INSTRUCTION: Transcribe only the stretch of lines that opens with the line containing "[(101,560),(95,541),(87,545),(91,560),(101,560)]" and closes with the last line of the listing, skipping pictures.

INPUT RECORDS:
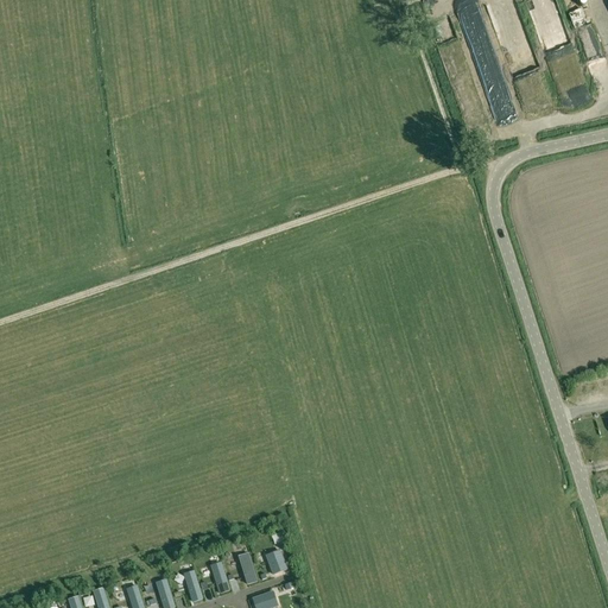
[(280,549),(266,553),(273,575),(287,569),(280,549)]
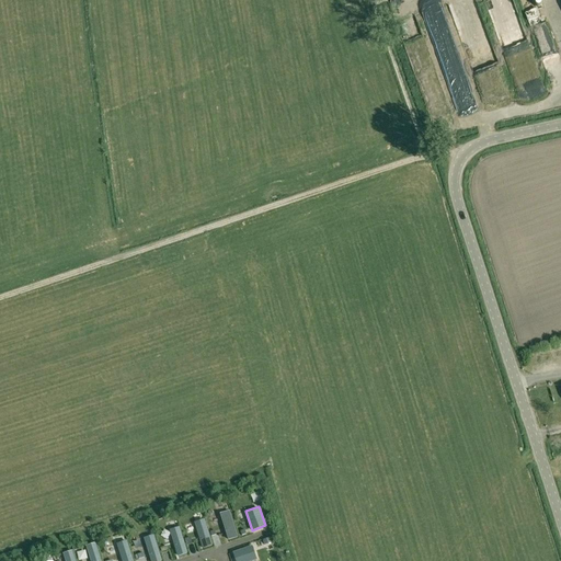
[(229,510),(220,512),(229,539),(238,537),(229,510)]
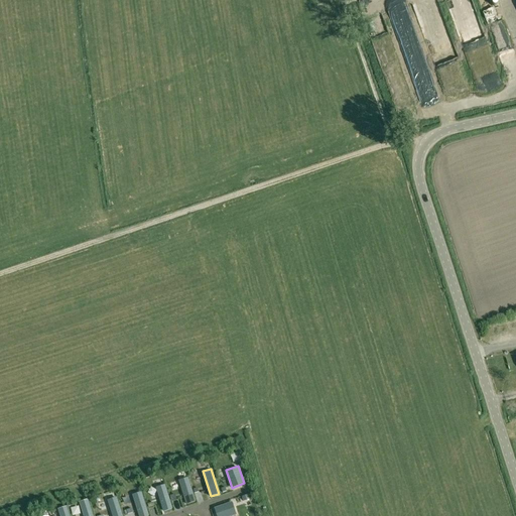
[(187,477),(178,480),(186,504),(195,501),(187,477)]
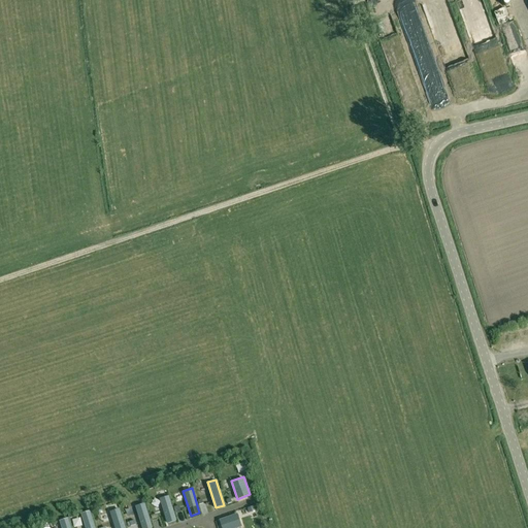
[(168,495),(160,497),(167,523),(176,521),(168,495)]
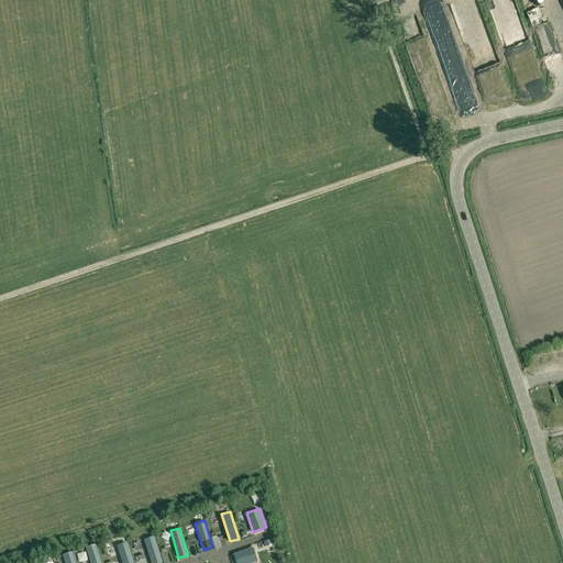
[(154,536),(144,539),(152,562),(159,562),(162,562),(154,536)]
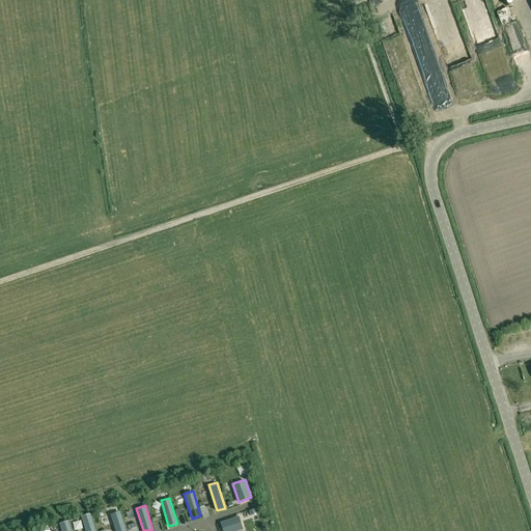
[(126,530),(119,510),(110,513),(115,530),(126,530)]
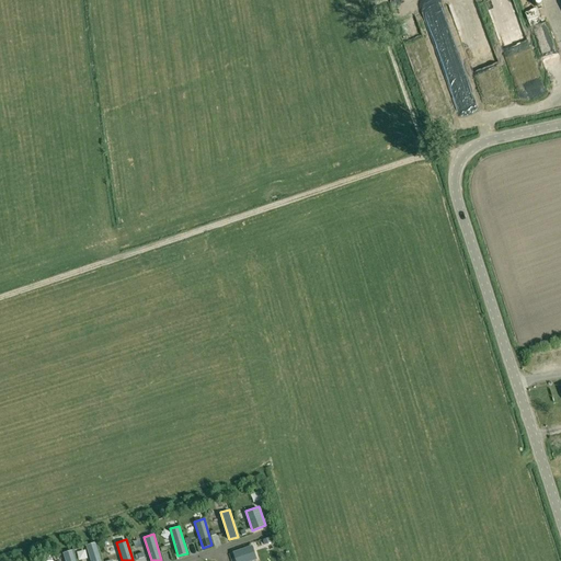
[(101,560),(95,541),(87,545),(91,560),(101,560)]
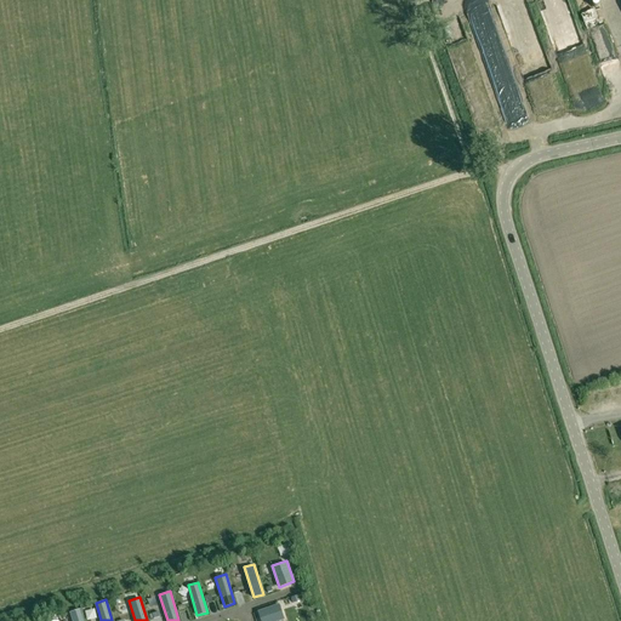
[(280,604),(258,610),(261,620),(275,620),(284,619),(280,604)]
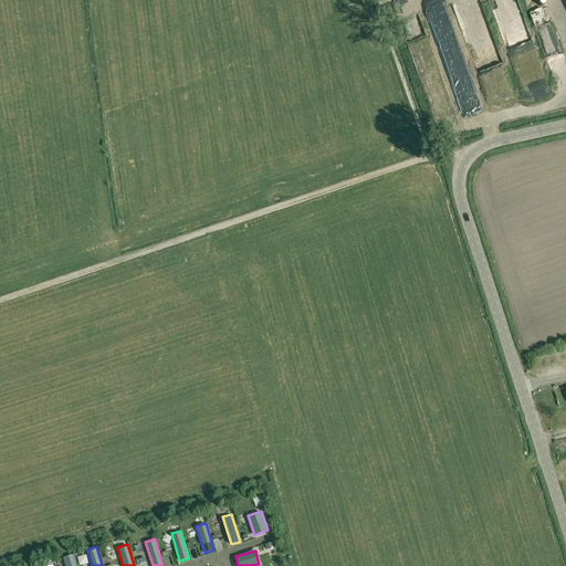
[(77,565),(74,554),(64,557),(66,565),(77,565)]
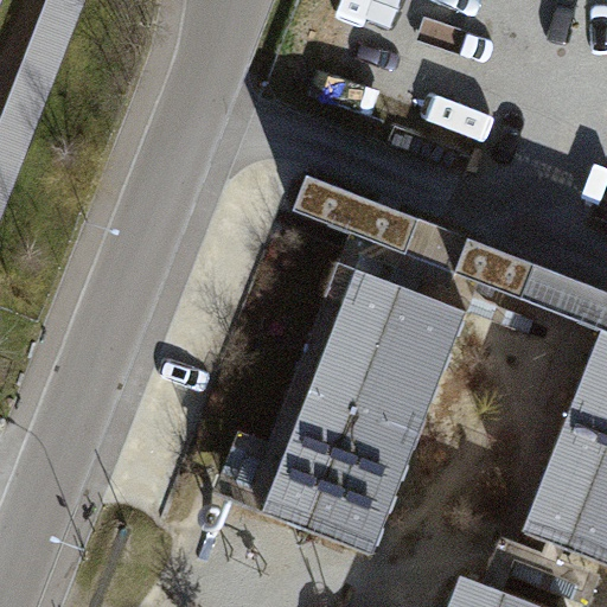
[(49,0),(0,127),(0,218),(84,0),(49,0)]
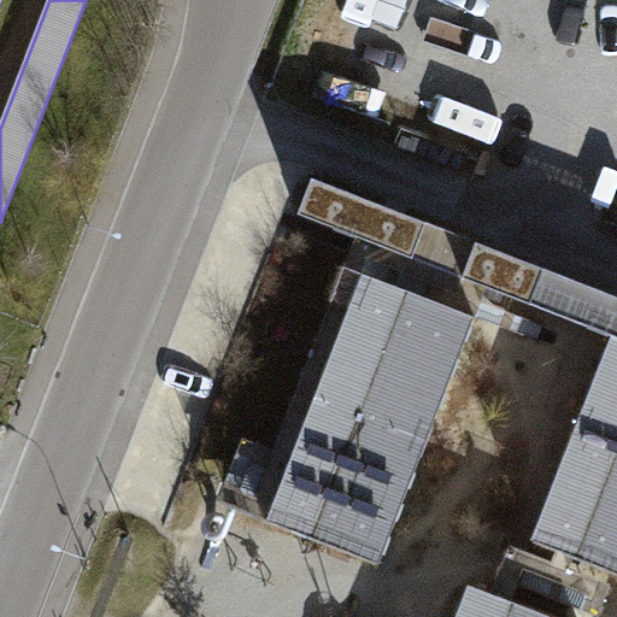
[(440,66),(471,0),(386,0),(371,34),(440,66)]
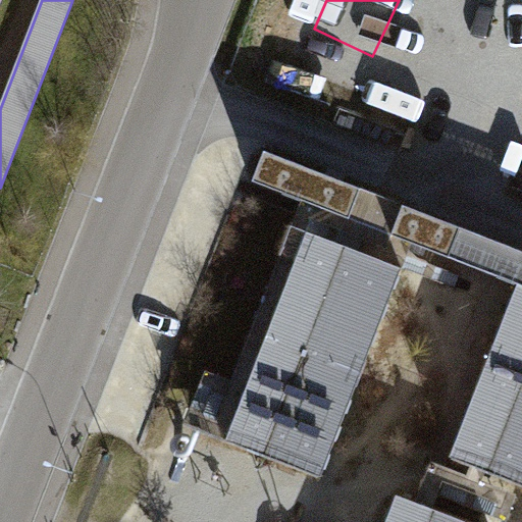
[(521,249),(264,150),(252,180),(517,282),(521,284),(521,249)]
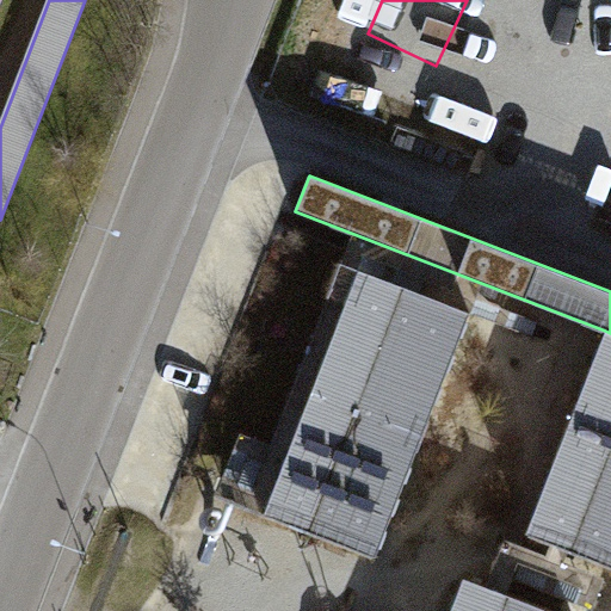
[(359,270),(314,386),(426,430),(471,313),(359,270)]
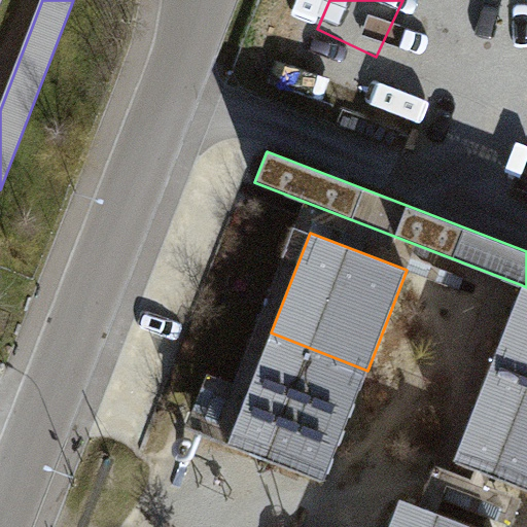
[(526,287),(522,285),(454,459),(526,487),(526,287)]
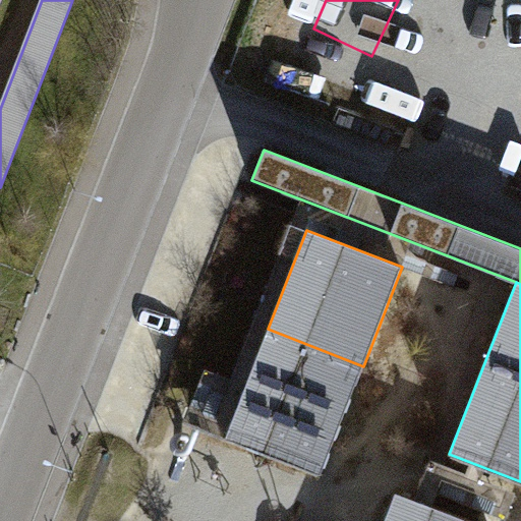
[(268,329),(226,438),(321,474),(363,366),(268,329)]
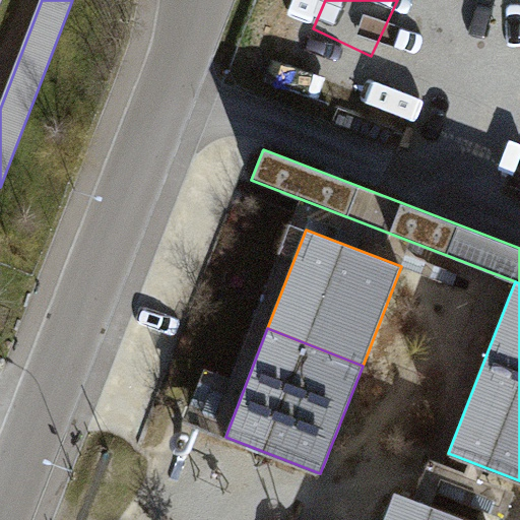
[(471,519),(395,491),(383,519),(471,519)]
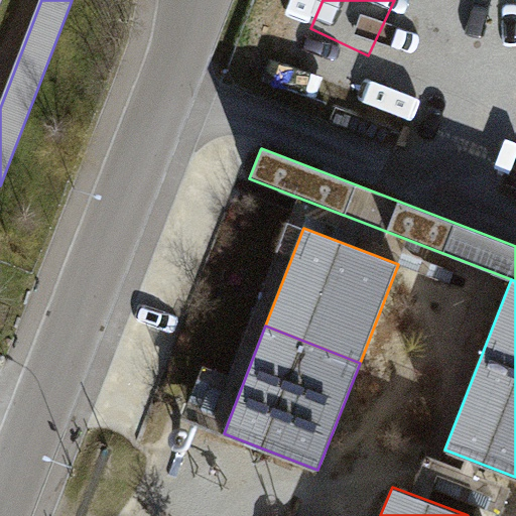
All buildings are outlined.
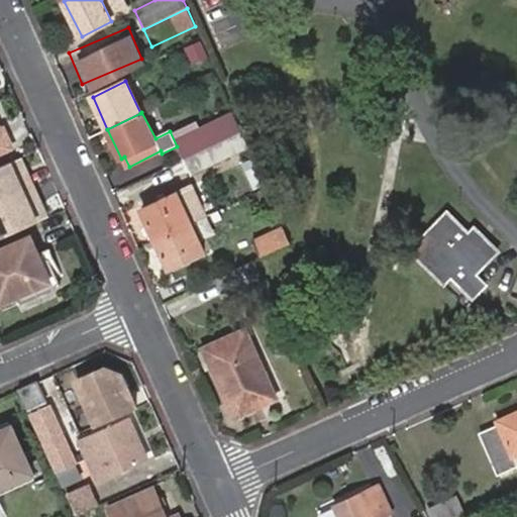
[(241,131),(233,114),(176,140),(185,160),(221,141),(241,131)]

RESULT:
[(101,560),(95,541),(87,545),(91,560),(101,560)]
[(280,604),(258,610),(261,620),(275,620),(284,619),(280,604)]
[(77,565),(74,554),(64,557),(66,565),(77,565)]
[(49,0),(0,127),(0,218),(84,0),(49,0)]
[(440,66),(471,0),(386,0),(371,34),(440,66)]
[(521,249),(264,150),(252,180),(517,282),(521,284),(521,249)]
[(359,270),(314,386),(426,430),(471,313),(359,270)]
[(526,287),(522,285),(454,459),(526,487),(526,287)]
[(268,329),(226,438),(321,474),(363,366),(268,329)]
[(471,519),(395,491),(383,519),(471,519)]
All buildings are outlined.
[(241,131),(233,114),(176,140),(185,160),(221,141),(241,131)]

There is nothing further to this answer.